_ASSIGNMENT_:
Please restate every line below exactly, without any pictures.

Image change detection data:
------------
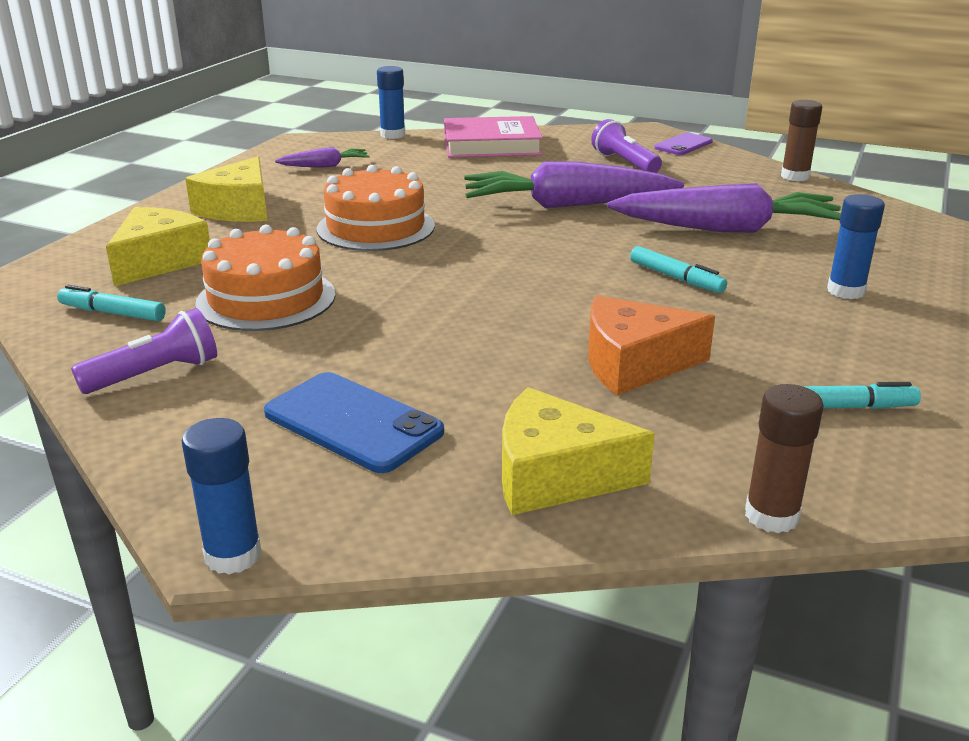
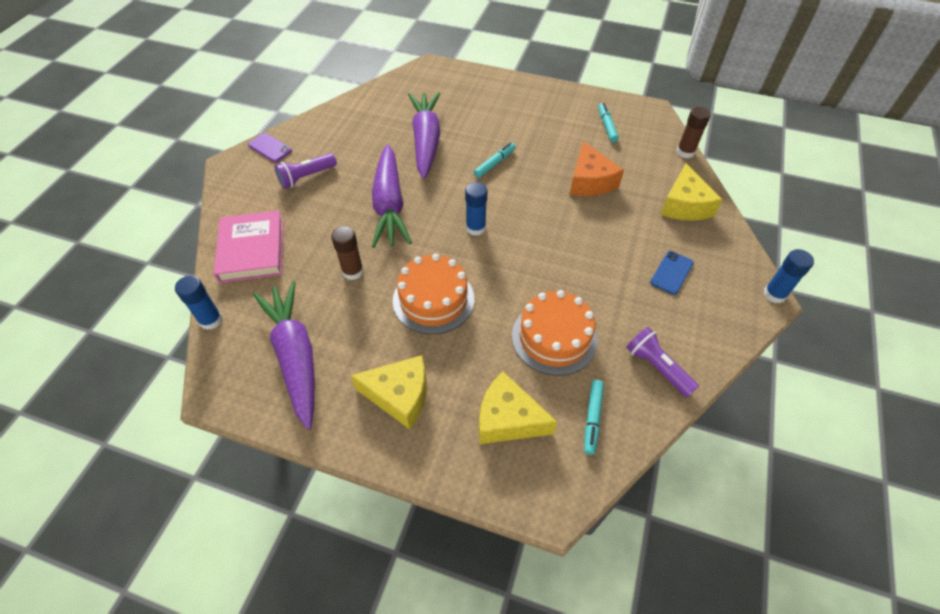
camera: 95 degrees left, 25 degrees up
(325, 166) = (295, 356): purple carrot -> purple carrot, size x2.13
(353, 422) = (671, 273): blue phone -> blue phone, size x0.63
(795, 176) = (339, 107): brown glue stick -> brown glue stick (353, 271)
(846, 291) = (500, 111): blue glue stick -> blue glue stick (475, 228)

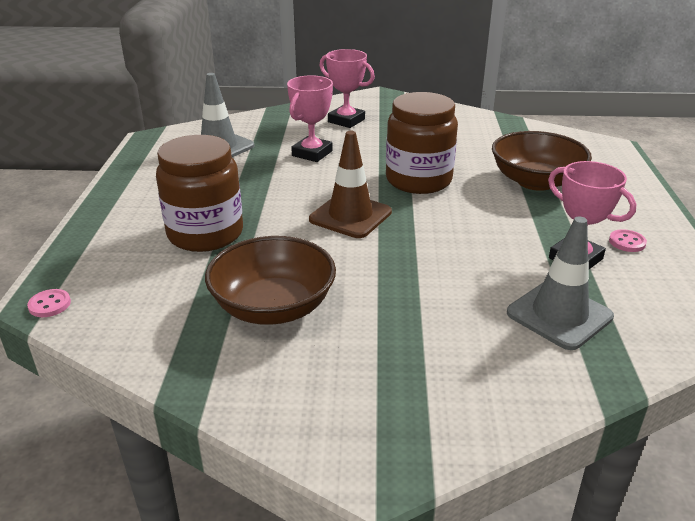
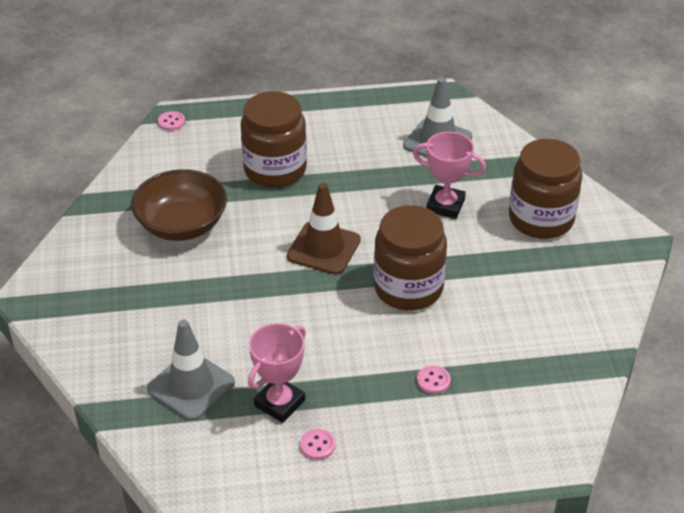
camera: 80 degrees right, 10 degrees up
(346, 121) = (541, 219): pink trophy -> brown jar
(535, 181) = (433, 381): brown bowl -> pink button

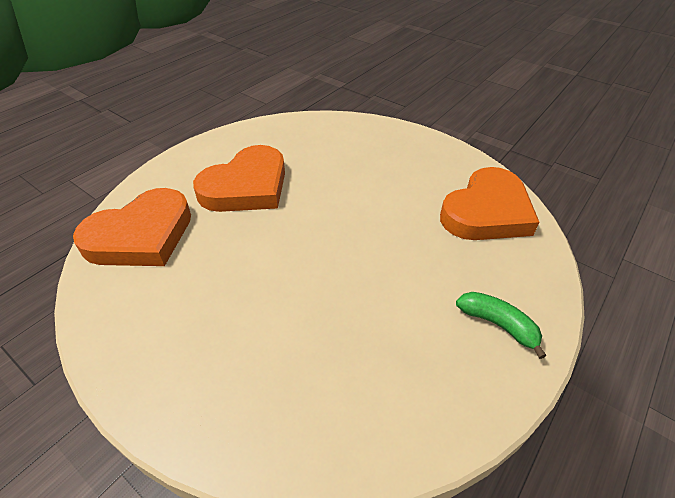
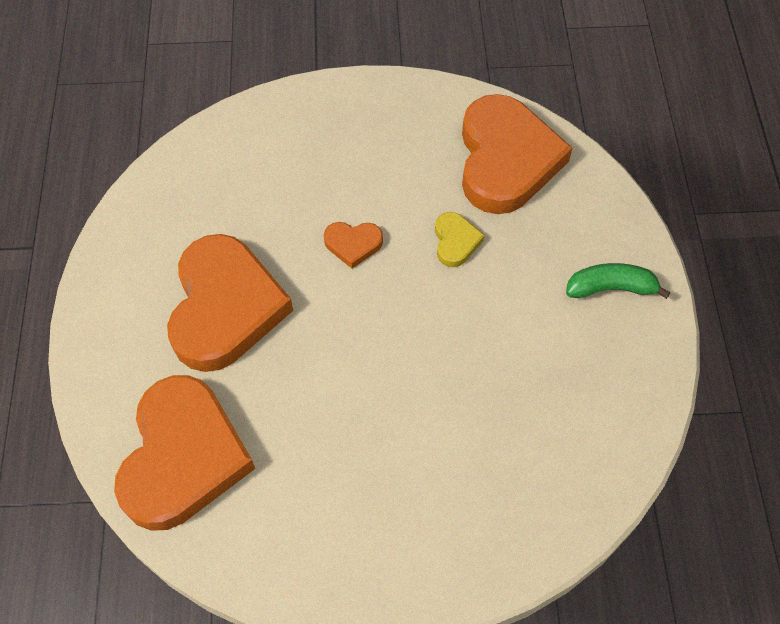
camera: 40 degrees left, 15 degrees up
(346, 199) = (353, 244): none -> orange heart
(409, 232) = (455, 241): none -> yellow heart

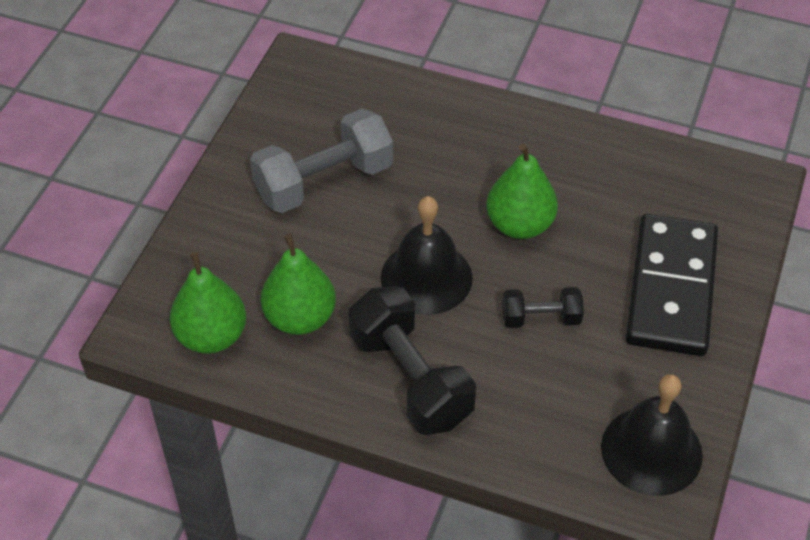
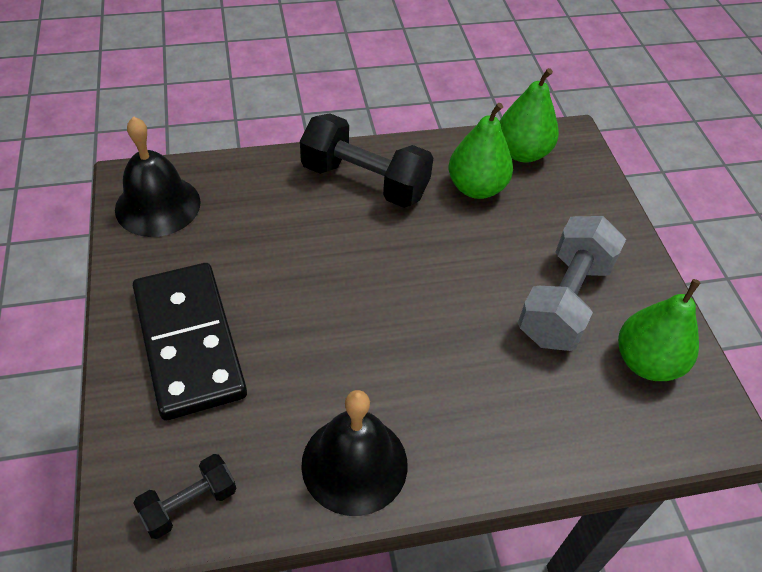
camera: 145 degrees right, 0 degrees up
(426, 277) = (410, 257): black bell -> black bell (354, 464)
(519, 225) = (364, 341): green pear -> green pear (646, 362)
(541, 318) = (294, 264): black dumbbell -> black dumbbell (189, 503)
------------
_WRITTEN REPLY_:
camera: 95 degrees left, 25 degrees up
(325, 166) = (295, 356): purple carrot -> purple carrot, size x2.13
(353, 422) = (671, 273): blue phone -> blue phone, size x0.63
(795, 176) = (339, 107): brown glue stick -> brown glue stick (353, 271)
(846, 291) = (500, 111): blue glue stick -> blue glue stick (475, 228)

camera: 80 degrees right, 10 degrees up
(346, 121) = (541, 219): pink trophy -> brown jar
(535, 181) = (433, 381): brown bowl -> pink button

camera: 40 degrees left, 15 degrees up
(346, 199) = (353, 244): none -> orange heart
(409, 232) = (455, 241): none -> yellow heart

camera: 145 degrees right, 0 degrees up
(426, 277) = (410, 257): black bell -> black bell (354, 464)
(519, 225) = (364, 341): green pear -> green pear (646, 362)
(541, 318) = (294, 264): black dumbbell -> black dumbbell (189, 503)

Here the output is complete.